::: RECORD EXCERPTS

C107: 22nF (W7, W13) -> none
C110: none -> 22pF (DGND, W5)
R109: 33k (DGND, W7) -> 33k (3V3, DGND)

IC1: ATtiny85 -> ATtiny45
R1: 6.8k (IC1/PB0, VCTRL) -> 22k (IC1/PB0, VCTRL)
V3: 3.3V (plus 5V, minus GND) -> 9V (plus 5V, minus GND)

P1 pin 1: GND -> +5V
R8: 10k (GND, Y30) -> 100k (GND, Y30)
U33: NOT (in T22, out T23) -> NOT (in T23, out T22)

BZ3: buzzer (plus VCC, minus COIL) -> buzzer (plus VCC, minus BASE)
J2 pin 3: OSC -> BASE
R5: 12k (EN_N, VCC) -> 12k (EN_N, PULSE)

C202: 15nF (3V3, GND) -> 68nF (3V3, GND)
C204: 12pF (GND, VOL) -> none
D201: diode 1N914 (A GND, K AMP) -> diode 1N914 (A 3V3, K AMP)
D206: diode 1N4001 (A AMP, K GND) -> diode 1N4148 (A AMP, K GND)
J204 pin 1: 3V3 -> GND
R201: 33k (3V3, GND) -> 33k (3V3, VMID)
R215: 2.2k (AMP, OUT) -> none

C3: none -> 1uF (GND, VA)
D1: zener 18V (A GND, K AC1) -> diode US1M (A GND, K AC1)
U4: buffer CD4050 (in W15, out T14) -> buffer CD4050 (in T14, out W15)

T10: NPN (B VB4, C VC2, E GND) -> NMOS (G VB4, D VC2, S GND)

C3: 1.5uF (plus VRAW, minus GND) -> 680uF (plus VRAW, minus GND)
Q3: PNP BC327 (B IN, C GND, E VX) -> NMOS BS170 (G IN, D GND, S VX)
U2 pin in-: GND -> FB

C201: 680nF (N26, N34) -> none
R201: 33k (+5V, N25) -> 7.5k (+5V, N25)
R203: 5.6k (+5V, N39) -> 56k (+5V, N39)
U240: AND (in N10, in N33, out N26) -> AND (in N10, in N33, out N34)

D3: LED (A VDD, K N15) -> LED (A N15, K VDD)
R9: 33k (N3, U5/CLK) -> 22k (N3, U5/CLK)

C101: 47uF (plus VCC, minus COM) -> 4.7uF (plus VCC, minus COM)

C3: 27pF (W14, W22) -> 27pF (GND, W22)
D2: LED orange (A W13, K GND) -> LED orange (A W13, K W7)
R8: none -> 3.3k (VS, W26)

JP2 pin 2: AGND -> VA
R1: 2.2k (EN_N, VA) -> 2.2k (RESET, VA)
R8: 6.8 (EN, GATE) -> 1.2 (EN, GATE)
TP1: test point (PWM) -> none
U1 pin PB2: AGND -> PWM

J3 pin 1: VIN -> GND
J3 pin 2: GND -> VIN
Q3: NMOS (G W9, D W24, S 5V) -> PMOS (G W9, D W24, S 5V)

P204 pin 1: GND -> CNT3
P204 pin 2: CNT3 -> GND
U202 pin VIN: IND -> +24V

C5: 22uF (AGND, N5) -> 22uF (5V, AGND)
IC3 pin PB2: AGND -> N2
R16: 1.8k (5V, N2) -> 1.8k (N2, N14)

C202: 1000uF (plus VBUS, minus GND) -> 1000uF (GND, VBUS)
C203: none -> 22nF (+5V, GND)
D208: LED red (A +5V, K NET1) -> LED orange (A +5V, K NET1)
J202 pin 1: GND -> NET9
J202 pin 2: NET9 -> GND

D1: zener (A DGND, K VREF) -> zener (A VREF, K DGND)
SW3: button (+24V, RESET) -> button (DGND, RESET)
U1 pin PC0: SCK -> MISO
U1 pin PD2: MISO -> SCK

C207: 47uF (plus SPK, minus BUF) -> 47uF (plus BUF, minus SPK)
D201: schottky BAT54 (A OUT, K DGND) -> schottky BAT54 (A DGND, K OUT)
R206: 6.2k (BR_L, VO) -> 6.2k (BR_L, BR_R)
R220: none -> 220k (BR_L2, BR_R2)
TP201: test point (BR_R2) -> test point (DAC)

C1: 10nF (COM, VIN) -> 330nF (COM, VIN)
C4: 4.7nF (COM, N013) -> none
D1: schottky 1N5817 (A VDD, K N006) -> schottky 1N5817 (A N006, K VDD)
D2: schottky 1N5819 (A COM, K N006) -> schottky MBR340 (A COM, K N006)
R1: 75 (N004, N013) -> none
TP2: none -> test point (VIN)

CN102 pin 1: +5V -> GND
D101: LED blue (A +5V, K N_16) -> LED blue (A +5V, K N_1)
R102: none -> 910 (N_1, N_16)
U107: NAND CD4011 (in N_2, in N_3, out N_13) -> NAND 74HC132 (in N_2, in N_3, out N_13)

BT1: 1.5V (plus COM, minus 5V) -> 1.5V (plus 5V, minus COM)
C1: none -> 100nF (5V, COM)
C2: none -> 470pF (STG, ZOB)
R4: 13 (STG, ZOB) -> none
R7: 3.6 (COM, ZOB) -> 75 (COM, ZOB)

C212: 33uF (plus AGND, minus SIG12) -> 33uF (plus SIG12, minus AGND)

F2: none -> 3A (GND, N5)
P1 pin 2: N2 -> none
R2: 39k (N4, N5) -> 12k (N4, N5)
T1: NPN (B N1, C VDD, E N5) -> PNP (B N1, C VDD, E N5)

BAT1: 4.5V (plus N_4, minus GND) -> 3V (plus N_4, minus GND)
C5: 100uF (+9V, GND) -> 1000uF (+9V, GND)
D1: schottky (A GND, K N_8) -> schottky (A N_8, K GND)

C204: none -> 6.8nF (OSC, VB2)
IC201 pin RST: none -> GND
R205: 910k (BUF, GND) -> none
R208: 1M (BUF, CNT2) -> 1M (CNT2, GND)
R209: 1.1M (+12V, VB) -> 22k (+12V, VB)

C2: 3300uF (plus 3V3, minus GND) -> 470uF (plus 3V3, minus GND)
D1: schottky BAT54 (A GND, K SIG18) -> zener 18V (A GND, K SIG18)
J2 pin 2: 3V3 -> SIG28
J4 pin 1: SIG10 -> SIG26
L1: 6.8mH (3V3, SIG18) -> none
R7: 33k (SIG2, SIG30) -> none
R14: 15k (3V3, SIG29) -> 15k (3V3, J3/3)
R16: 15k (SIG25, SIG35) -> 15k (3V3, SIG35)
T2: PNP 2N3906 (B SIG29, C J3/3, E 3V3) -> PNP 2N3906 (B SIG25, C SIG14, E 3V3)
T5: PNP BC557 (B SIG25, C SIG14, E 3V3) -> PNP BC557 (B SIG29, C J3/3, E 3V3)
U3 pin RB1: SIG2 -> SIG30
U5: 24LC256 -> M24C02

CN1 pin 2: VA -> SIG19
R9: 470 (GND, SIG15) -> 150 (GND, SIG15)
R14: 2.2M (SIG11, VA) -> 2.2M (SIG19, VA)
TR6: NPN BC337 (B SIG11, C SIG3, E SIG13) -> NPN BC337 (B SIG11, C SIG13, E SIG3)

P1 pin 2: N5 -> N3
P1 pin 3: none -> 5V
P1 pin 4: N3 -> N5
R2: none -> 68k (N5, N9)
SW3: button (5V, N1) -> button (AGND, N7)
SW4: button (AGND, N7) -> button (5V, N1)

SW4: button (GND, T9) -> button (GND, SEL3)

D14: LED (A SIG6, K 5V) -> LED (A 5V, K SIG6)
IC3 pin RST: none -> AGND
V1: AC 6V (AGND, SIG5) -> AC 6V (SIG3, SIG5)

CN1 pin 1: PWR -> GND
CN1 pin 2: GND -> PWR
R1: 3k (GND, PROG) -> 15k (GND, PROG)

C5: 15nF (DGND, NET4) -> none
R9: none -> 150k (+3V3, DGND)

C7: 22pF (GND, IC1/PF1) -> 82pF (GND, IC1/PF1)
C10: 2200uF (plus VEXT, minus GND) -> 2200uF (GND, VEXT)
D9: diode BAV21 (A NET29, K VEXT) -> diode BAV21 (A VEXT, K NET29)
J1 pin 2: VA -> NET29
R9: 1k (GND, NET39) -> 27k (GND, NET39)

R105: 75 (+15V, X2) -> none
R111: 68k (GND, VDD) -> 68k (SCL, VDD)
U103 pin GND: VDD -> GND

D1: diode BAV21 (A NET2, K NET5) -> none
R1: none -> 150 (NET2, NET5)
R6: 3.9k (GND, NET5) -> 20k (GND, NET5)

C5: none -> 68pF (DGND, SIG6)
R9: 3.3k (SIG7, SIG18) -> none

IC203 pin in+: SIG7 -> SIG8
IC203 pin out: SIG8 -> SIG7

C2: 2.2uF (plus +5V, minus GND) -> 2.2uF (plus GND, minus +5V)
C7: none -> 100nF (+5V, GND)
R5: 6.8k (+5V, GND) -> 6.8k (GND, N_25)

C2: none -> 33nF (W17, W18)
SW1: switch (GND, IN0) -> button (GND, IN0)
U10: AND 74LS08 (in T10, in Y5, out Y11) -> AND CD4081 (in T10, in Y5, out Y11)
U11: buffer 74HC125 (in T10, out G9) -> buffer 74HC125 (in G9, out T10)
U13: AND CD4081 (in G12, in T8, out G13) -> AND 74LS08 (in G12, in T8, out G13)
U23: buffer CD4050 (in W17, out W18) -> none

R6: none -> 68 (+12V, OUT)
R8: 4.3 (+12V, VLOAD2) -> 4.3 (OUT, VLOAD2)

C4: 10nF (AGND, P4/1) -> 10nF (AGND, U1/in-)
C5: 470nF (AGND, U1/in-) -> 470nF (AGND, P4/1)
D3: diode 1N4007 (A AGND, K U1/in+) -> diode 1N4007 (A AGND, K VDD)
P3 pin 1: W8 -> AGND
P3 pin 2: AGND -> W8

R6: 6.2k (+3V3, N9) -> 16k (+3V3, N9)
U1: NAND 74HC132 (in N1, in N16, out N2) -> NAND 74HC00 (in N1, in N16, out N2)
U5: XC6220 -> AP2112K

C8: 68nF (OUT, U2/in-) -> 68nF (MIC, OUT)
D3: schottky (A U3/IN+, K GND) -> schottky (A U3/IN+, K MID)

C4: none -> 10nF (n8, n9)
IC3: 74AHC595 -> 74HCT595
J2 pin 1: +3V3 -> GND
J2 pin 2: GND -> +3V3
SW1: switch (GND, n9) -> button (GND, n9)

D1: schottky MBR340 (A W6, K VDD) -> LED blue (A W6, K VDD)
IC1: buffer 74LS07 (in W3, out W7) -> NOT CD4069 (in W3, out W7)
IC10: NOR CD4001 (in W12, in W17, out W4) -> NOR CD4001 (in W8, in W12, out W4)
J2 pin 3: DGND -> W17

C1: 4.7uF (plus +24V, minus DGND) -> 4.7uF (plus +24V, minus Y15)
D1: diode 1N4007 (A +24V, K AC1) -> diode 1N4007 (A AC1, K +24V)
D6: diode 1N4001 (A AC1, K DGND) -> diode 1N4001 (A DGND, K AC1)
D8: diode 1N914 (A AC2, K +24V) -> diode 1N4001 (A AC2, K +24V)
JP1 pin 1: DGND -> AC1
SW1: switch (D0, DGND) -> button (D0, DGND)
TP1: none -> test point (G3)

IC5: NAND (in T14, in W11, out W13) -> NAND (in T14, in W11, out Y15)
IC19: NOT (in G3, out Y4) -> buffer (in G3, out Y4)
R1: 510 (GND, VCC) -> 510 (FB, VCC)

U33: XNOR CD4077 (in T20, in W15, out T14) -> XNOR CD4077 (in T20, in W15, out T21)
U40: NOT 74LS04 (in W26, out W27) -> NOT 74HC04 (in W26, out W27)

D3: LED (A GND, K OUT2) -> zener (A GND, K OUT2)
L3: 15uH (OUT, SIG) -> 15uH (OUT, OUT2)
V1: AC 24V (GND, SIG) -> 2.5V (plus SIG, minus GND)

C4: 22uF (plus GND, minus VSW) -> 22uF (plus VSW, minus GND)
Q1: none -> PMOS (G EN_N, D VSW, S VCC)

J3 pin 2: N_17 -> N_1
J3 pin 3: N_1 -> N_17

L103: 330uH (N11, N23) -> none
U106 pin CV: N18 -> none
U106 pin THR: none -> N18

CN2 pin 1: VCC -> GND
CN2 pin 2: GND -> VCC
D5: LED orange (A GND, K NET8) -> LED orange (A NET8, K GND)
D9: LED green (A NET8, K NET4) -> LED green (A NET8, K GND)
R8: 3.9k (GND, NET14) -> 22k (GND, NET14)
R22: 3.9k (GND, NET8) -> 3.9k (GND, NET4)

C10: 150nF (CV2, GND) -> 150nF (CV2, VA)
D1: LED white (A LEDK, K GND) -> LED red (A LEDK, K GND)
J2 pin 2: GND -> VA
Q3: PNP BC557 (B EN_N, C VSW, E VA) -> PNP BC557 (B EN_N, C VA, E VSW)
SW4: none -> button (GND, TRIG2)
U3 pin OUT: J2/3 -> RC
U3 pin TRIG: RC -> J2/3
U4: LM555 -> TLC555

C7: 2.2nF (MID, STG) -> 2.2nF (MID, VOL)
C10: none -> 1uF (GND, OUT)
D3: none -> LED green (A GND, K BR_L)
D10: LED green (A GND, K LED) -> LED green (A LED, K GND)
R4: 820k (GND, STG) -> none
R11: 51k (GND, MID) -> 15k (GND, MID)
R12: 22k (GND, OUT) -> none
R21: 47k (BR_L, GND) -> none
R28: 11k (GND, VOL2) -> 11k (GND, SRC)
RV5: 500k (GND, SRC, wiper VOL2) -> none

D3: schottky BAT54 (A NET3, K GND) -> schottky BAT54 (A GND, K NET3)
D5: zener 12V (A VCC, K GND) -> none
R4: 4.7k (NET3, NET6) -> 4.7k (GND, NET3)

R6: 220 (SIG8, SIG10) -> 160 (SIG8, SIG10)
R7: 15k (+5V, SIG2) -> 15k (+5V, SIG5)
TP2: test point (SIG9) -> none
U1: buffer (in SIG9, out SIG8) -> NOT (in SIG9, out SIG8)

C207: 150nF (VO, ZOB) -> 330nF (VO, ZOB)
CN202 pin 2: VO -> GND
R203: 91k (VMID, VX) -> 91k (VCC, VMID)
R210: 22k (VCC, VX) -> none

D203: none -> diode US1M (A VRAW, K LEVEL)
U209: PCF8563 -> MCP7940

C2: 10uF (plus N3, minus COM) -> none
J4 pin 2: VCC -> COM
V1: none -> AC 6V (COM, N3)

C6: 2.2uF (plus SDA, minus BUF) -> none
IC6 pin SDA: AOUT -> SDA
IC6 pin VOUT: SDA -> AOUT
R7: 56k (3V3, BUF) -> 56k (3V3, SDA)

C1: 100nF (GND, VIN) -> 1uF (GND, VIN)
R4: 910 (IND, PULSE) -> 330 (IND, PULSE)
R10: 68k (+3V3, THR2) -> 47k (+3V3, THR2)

::::::

> _TASK DIRECTIONS_:
Transcribe only the lines from the beginning of the entries to the line with "J2 pin 3: OSC -> BASE", inclusive, exactly as written.

> _ANSWER TO THIS EXERCISE_:
C107: 22nF (W7, W13) -> none
C110: none -> 22pF (DGND, W5)
R109: 33k (DGND, W7) -> 33k (3V3, DGND)

IC1: ATtiny85 -> ATtiny45
R1: 6.8k (IC1/PB0, VCTRL) -> 22k (IC1/PB0, VCTRL)
V3: 3.3V (plus 5V, minus GND) -> 9V (plus 5V, minus GND)

P1 pin 1: GND -> +5V
R8: 10k (GND, Y30) -> 100k (GND, Y30)
U33: NOT (in T22, out T23) -> NOT (in T23, out T22)

BZ3: buzzer (plus VCC, minus COIL) -> buzzer (plus VCC, minus BASE)
J2 pin 3: OSC -> BASE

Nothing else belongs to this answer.